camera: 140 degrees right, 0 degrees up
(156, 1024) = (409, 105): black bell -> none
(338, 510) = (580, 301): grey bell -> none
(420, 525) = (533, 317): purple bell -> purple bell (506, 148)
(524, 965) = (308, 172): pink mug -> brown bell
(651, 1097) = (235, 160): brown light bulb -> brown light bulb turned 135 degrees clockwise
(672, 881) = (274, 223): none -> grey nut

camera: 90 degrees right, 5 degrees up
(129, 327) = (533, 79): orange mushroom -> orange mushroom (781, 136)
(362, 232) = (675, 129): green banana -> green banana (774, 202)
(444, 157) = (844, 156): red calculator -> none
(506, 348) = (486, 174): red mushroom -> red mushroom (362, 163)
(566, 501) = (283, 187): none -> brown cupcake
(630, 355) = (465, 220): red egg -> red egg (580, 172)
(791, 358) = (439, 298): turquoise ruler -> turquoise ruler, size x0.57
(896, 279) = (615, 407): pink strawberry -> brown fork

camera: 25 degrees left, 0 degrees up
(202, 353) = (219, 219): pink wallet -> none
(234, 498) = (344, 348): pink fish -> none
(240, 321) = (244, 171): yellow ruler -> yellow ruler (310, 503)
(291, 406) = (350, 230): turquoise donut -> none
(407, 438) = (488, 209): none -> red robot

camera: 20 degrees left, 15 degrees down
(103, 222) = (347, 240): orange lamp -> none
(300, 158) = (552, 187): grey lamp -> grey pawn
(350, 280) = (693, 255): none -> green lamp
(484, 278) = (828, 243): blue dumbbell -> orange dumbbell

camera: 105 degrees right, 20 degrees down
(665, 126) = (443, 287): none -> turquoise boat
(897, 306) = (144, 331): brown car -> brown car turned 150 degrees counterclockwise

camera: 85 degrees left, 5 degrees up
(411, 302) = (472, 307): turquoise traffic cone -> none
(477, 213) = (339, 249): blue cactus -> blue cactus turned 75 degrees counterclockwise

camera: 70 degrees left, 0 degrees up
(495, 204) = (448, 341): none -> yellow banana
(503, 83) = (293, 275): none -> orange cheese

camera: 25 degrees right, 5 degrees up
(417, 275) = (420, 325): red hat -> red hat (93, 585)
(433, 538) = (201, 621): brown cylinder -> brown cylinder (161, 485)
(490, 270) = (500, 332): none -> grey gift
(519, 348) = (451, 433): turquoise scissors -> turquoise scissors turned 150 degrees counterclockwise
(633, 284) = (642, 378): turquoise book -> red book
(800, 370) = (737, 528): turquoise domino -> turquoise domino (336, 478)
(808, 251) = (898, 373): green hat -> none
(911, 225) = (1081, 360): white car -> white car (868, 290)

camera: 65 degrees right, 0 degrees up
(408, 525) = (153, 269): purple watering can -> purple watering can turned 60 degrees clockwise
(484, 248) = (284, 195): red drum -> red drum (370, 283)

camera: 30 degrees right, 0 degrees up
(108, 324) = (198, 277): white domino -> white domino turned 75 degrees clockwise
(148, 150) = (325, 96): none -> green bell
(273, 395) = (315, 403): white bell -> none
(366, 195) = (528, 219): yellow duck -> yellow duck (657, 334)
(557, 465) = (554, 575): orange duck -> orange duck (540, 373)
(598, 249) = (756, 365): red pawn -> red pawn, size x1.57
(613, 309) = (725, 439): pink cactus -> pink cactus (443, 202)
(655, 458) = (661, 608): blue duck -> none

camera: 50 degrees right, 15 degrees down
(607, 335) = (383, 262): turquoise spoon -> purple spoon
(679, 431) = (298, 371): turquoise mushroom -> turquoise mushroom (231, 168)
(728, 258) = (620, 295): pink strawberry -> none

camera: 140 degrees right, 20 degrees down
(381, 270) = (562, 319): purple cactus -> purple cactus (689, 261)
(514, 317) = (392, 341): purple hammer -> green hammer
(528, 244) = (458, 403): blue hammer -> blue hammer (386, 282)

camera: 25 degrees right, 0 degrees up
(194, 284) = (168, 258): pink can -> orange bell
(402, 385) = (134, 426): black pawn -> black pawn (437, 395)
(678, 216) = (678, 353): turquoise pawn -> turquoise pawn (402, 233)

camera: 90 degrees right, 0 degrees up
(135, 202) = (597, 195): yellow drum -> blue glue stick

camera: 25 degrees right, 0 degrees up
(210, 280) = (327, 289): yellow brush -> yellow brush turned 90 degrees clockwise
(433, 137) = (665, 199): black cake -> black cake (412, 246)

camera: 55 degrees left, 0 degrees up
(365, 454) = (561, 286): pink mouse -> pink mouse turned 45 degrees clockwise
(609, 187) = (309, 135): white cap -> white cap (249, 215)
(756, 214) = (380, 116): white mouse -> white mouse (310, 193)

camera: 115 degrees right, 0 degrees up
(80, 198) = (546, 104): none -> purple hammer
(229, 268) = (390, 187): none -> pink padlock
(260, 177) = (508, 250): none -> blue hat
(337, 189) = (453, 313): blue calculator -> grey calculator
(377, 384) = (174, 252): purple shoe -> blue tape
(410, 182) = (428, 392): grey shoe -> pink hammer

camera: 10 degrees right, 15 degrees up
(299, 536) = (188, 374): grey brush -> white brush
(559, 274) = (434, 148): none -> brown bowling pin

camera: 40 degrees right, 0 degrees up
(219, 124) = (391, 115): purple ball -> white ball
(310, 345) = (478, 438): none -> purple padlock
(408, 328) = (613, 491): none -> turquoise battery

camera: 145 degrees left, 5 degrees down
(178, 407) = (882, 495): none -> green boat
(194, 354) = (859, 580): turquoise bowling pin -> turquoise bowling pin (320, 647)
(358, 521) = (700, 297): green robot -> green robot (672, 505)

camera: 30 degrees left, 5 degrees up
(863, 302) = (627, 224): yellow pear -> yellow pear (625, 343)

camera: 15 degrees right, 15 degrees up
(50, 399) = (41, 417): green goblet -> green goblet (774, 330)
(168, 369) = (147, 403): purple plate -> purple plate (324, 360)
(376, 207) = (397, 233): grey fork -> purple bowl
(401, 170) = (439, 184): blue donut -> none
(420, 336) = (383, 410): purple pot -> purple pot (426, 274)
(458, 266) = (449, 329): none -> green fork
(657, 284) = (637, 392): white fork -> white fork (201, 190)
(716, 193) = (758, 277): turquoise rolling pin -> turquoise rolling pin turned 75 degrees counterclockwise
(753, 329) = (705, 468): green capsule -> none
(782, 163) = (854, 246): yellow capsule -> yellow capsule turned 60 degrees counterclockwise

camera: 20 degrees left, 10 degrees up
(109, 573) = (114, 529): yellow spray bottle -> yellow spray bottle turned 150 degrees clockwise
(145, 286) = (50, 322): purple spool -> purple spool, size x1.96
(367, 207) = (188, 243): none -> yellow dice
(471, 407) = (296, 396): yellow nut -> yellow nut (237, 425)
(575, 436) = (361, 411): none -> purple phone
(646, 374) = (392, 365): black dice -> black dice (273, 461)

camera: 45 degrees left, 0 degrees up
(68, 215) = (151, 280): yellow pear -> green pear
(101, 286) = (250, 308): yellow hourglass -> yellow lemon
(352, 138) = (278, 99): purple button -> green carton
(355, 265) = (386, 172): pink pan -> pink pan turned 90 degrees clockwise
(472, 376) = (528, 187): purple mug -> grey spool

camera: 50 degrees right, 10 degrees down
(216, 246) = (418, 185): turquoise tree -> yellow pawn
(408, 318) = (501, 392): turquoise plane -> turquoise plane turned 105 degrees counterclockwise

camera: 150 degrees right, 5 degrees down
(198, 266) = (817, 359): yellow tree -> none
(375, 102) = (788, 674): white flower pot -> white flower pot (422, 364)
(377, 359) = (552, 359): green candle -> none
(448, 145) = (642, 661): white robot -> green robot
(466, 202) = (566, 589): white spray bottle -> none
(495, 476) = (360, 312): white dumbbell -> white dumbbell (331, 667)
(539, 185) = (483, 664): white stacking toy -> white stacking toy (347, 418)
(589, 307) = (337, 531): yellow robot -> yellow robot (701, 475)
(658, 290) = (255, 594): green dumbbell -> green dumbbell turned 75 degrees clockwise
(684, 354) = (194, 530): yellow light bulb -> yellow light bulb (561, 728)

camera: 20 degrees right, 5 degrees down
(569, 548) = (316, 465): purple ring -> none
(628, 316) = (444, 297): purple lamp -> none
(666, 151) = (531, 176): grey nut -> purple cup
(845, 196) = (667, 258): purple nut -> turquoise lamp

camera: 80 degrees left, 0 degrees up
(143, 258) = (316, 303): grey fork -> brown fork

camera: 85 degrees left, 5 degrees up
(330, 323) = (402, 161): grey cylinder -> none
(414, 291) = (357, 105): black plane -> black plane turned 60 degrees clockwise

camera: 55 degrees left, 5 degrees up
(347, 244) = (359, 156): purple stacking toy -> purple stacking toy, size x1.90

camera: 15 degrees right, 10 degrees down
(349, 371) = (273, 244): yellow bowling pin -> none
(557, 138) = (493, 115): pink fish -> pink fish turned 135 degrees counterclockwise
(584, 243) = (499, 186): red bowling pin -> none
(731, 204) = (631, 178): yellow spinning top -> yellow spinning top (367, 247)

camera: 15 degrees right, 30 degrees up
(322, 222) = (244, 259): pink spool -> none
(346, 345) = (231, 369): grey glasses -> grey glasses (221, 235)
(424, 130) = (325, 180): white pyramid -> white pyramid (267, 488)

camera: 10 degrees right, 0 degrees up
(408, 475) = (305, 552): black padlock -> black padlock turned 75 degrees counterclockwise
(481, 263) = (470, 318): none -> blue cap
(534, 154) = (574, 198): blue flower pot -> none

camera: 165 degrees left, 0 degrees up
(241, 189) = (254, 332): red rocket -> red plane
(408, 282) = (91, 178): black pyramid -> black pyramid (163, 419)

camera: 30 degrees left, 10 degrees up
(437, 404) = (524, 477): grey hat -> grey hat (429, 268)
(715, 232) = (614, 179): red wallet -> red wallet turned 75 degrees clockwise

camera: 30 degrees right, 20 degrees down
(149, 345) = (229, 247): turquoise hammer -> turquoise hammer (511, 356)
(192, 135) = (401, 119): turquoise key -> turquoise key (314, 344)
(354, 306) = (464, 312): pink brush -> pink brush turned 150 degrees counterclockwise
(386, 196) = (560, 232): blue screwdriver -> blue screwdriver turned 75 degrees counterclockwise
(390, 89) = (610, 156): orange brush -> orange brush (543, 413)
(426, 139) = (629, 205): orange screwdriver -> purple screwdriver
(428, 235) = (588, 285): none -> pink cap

**Exercise prompt:** Every line in the records above with the string "brush" in it should be shown.

**Answer section:**
(210, 280) = (327, 289): yellow brush -> yellow brush turned 90 degrees clockwise
(299, 536) = (188, 374): grey brush -> white brush
(354, 306) = (464, 312): pink brush -> pink brush turned 150 degrees counterclockwise
(390, 89) = (610, 156): orange brush -> orange brush (543, 413)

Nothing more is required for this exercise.